(LISTED ENTRIES Opens)

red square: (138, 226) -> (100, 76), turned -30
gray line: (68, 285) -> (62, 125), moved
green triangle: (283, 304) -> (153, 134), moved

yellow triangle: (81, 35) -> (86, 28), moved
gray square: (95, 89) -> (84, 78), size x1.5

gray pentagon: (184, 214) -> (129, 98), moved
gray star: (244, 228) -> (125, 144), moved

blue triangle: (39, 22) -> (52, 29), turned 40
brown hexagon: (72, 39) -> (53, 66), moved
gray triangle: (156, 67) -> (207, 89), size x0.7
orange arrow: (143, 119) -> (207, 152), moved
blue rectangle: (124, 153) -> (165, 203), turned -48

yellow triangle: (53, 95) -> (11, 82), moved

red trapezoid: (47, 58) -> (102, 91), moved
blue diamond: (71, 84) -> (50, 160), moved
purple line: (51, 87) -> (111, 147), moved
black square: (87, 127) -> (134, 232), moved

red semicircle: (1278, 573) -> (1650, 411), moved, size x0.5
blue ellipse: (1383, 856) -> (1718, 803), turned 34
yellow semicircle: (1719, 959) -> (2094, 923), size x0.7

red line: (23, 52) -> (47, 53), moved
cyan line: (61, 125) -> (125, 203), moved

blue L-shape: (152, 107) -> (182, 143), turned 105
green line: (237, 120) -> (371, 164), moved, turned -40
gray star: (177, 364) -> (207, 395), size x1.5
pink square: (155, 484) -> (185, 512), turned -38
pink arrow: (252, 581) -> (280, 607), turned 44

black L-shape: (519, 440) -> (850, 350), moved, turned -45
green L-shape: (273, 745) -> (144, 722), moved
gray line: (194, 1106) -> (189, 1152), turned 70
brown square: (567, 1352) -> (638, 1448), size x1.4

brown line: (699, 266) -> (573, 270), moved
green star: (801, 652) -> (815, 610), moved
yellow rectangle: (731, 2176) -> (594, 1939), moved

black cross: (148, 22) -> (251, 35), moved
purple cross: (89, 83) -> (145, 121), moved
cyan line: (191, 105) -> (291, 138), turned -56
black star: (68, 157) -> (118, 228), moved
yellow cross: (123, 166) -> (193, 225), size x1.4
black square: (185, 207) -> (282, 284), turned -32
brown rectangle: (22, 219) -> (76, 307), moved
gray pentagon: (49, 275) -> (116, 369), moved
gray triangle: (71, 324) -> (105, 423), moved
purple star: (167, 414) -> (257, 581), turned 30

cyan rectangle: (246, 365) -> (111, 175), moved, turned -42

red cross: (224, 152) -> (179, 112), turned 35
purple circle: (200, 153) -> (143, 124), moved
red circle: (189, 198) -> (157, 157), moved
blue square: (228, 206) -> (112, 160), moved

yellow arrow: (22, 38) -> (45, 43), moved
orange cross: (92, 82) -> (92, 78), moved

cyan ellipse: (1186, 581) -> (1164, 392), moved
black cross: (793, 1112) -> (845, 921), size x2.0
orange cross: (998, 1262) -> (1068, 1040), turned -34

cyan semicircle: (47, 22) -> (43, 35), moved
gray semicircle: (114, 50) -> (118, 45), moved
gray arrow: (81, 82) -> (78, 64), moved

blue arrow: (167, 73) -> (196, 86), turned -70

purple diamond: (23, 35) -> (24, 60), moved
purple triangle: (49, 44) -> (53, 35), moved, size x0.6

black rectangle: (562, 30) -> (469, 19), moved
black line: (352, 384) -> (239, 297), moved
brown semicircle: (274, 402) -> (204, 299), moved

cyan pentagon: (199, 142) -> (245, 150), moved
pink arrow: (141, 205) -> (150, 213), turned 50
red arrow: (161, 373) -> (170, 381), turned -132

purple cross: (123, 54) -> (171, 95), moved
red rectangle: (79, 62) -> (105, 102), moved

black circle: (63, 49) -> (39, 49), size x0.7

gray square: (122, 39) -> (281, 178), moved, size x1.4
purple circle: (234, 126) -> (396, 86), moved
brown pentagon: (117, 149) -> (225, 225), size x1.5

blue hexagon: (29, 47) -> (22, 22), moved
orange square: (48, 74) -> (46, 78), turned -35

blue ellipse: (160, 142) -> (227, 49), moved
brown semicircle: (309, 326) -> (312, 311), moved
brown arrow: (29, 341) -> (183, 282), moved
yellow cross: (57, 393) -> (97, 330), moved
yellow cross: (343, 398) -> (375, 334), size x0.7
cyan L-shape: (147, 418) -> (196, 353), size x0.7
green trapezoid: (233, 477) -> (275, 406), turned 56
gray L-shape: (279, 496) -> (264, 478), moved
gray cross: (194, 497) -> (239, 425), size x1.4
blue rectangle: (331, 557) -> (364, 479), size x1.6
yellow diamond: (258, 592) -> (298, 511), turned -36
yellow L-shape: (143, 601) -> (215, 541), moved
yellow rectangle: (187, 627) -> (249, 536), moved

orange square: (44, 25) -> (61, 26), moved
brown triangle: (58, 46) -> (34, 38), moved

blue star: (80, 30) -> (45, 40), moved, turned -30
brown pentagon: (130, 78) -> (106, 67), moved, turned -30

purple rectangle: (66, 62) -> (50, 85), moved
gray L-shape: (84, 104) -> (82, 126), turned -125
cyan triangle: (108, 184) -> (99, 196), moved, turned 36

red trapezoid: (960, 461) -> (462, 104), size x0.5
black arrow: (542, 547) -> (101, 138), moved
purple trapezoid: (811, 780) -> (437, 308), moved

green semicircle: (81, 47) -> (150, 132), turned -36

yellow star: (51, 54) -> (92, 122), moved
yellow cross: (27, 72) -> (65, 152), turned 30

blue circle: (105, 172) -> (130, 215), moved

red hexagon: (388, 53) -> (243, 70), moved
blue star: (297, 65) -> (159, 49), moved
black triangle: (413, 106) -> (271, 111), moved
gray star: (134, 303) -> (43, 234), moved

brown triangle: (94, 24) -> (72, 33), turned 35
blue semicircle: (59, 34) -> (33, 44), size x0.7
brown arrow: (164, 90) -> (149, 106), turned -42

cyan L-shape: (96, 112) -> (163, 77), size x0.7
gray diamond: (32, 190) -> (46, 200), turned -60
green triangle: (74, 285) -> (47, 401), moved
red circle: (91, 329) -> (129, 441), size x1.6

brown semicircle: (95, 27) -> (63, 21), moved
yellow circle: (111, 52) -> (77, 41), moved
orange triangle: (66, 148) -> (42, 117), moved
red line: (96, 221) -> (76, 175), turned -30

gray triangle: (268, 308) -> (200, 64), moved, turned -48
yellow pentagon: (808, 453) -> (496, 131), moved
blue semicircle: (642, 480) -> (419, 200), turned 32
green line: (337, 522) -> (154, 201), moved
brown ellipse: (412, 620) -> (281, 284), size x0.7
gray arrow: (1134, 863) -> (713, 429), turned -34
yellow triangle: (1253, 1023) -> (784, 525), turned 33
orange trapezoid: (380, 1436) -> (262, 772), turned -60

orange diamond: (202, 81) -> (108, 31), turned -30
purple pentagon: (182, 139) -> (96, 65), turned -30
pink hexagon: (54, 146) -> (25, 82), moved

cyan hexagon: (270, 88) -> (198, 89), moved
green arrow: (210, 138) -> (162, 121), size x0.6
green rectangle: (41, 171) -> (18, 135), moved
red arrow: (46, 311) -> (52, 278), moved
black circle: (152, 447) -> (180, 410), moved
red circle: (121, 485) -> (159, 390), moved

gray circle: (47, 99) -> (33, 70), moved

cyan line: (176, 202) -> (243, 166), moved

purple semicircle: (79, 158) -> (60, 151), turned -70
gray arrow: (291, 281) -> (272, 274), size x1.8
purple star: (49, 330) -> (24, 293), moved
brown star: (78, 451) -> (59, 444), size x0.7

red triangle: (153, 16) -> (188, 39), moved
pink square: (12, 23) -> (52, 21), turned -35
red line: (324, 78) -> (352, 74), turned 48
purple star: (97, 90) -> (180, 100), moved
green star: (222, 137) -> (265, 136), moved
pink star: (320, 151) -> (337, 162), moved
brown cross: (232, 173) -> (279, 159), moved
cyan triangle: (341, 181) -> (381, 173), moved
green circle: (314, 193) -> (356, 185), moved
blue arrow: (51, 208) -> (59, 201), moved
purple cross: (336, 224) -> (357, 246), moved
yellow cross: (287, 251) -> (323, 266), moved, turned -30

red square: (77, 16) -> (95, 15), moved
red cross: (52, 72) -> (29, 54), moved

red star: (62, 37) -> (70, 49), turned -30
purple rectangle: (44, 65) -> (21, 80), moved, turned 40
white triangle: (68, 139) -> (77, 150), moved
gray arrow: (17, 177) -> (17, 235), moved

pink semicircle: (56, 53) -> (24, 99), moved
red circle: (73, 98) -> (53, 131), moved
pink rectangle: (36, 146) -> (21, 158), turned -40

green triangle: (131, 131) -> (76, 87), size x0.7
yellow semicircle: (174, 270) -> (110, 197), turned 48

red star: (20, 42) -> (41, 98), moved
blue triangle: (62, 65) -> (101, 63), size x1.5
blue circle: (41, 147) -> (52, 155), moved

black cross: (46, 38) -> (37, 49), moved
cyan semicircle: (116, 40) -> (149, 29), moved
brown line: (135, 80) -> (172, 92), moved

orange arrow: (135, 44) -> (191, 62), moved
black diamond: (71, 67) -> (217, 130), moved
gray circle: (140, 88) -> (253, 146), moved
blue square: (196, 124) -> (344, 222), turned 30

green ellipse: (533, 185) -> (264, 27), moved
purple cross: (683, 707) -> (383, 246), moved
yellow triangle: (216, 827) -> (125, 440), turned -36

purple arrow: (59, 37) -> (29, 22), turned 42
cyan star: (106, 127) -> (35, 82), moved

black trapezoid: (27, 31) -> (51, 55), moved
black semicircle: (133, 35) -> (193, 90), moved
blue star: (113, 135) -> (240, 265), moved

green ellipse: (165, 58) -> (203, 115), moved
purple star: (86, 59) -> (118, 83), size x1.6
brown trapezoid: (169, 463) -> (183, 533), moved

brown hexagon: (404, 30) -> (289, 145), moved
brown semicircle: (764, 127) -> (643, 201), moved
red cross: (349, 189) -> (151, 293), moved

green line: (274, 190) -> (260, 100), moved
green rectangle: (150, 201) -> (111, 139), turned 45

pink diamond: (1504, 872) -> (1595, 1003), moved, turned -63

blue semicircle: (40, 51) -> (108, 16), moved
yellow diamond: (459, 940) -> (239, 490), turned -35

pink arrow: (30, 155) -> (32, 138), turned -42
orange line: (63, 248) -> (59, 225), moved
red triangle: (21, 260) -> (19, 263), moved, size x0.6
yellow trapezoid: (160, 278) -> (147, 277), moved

(LISTED ENTRIES Closes)

◆ TASK BRIEF: Using the entries above, return exactly the lines from the line with "black star: (68, 157) -> (118, 228), moved" to the line with "cyan rectangle: (246, 365)", counting both of those lines.

◆ EXERCISE RESULT:
black star: (68, 157) -> (118, 228), moved
yellow cross: (123, 166) -> (193, 225), size x1.4
black square: (185, 207) -> (282, 284), turned -32
brown rectangle: (22, 219) -> (76, 307), moved
gray pentagon: (49, 275) -> (116, 369), moved
gray triangle: (71, 324) -> (105, 423), moved
purple star: (167, 414) -> (257, 581), turned 30

cyan rectangle: (246, 365) -> (111, 175), moved, turned -42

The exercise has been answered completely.